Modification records
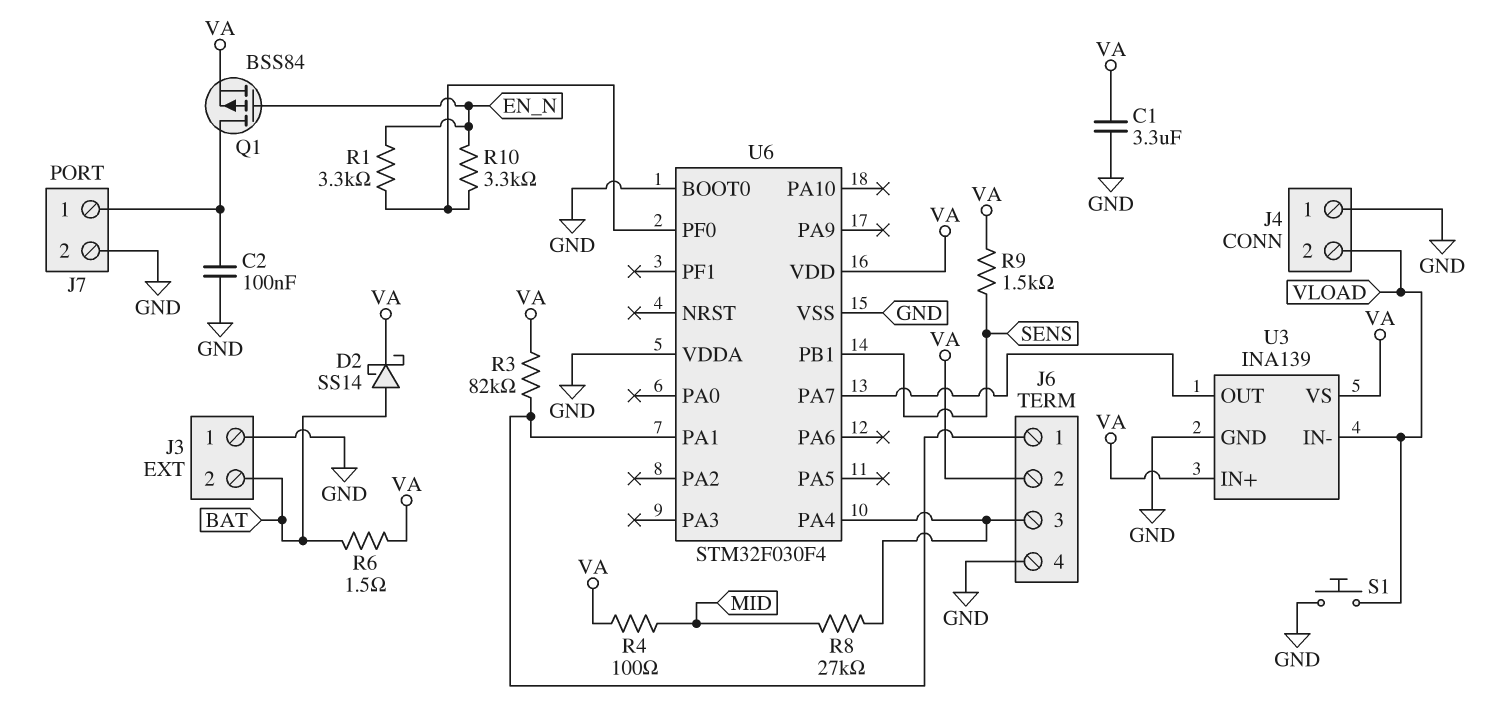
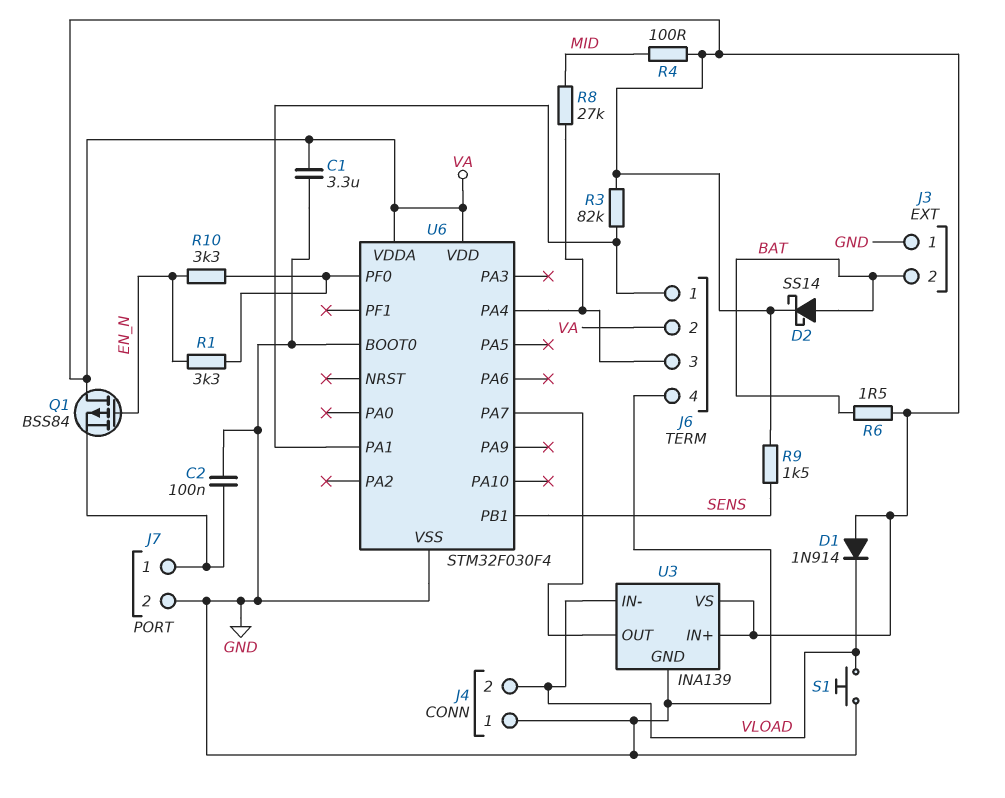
D1: none -> diode 1N914 (A VA, K VLOAD)
Q1: PMOS BSS84 (G EN_N, D J7/1, S VA) -> PMOS BSS84 (G EN_N, D VA, S J7/1)
U6 pin VDDA: GND -> VA

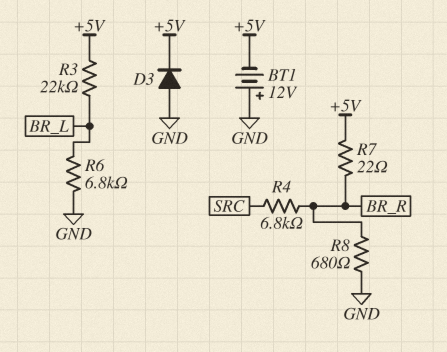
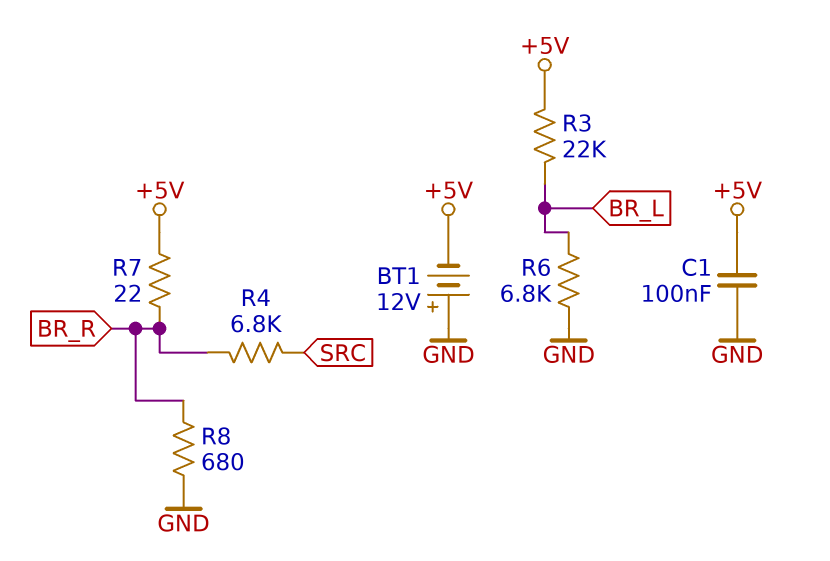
C1: none -> 100nF (+5V, GND)
D3: diode (A GND, K +5V) -> none

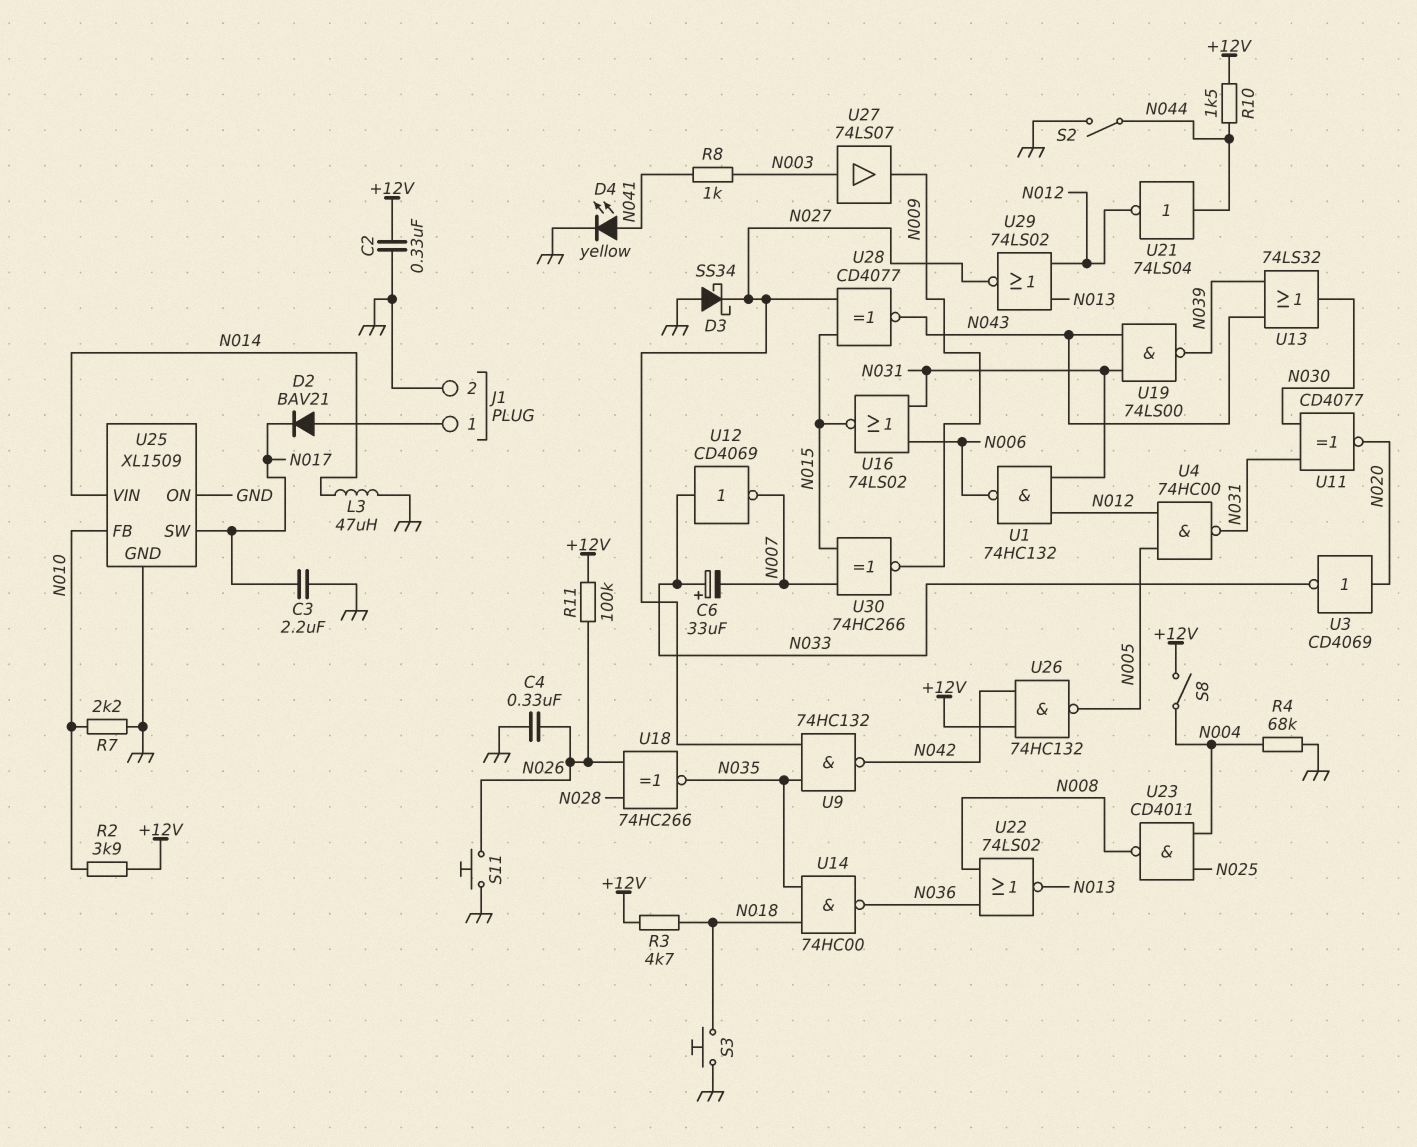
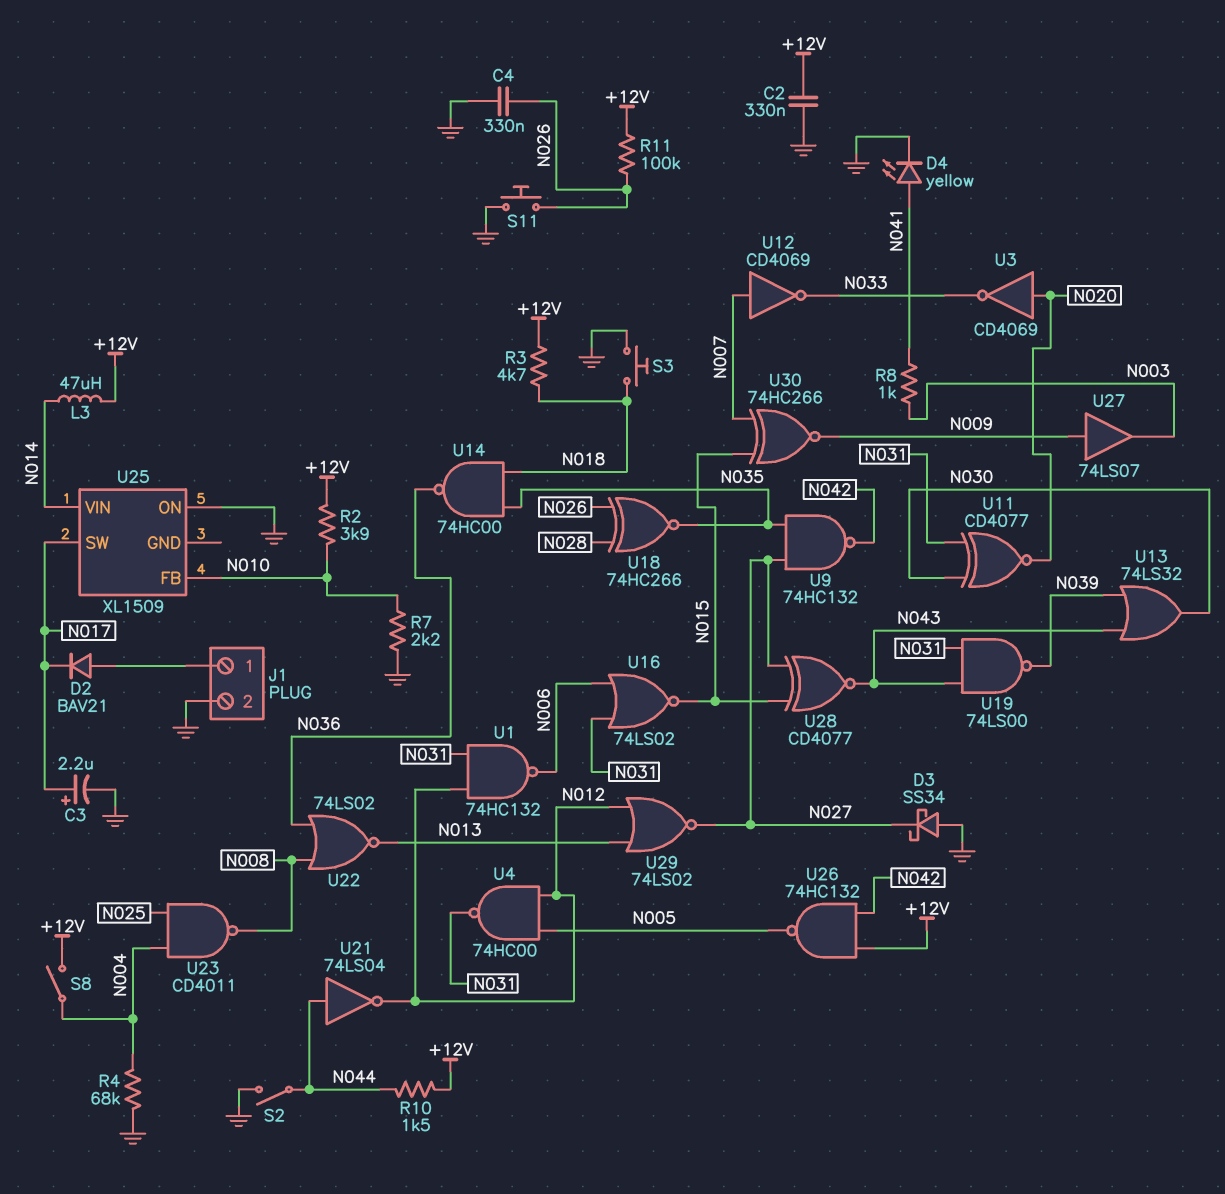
C3: 2.2uF (GND, N017) -> 2.2uF (plus N017, minus GND)
C6: 33uF (plus N033, minus N007) -> none
L3: 47uH (GND, N014) -> 47uH (+12V, N014)
U12: NOT CD4069 (in N033, out N007) -> NOT CD4069 (in N007, out N033)
U25 pin GND: GND -> none
U27: buffer 74LS07 (in N003, out N009) -> buffer 74LS07 (in N009, out N003)

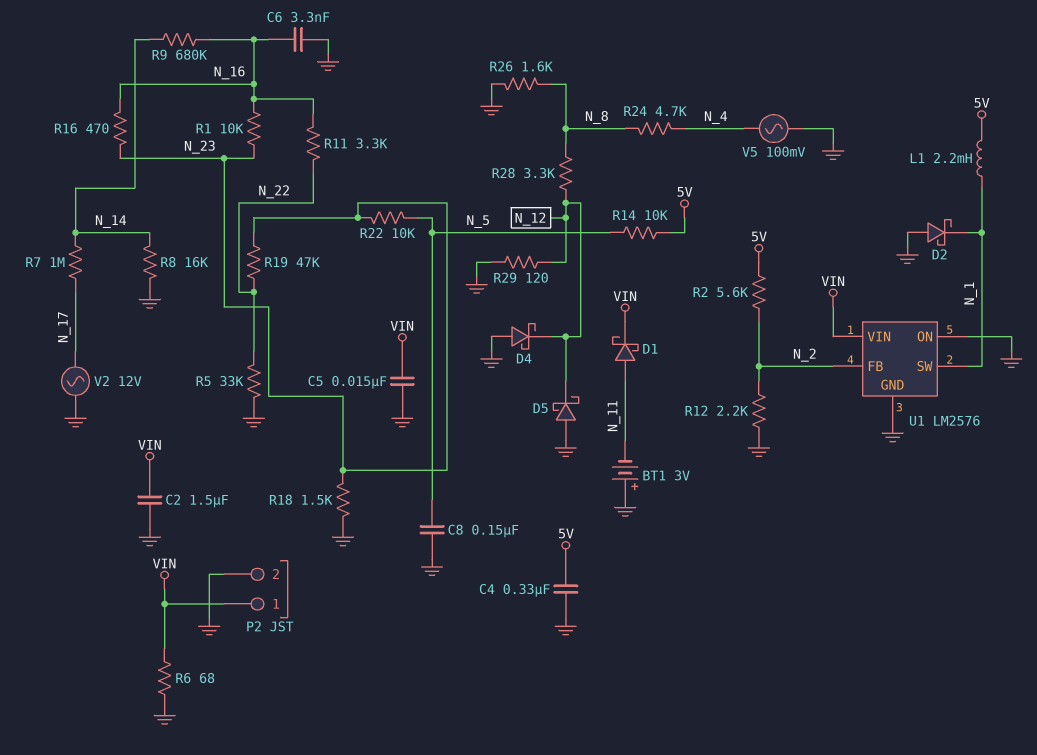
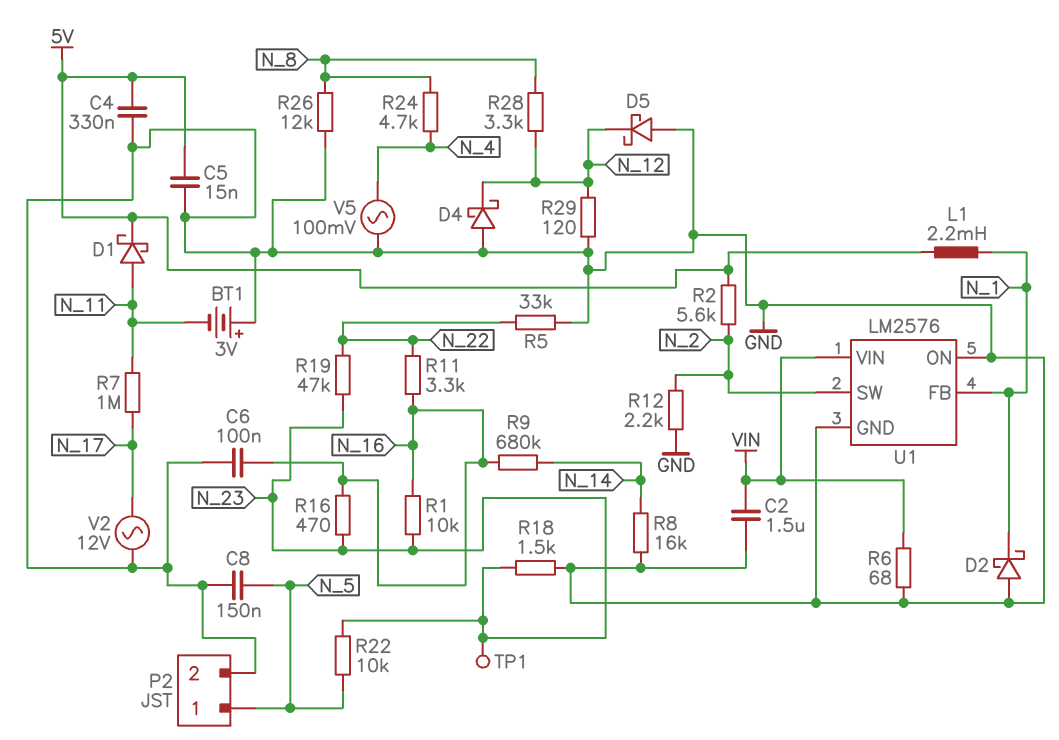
C5: 15nF (GND, VIN) -> 15nF (5V, GND)
C6: 3.3nF (GND, N_16) -> 100nF (GND, N_16)
D1: schottky (A N_11, K VIN) -> schottky (A N_11, K 5V)
P2 pin 1: VIN -> N_5
R7: 1M (N_14, N_17) -> 1M (N_11, N_17)
R14: 10k (5V, N_5) -> none
R26: 1.6k (GND, N_8) -> 12k (GND, N_8)
TP1: none -> test point (N_23)
U1 pin FB: N_2 -> N_1
U1 pin SW: N_1 -> N_2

## WORK INSTRUCTION
Please show each line in the records above that contains "minus".

## THE ANSWER
C3: 2.2uF (GND, N017) -> 2.2uF (plus N017, minus GND)
C6: 33uF (plus N033, minus N007) -> none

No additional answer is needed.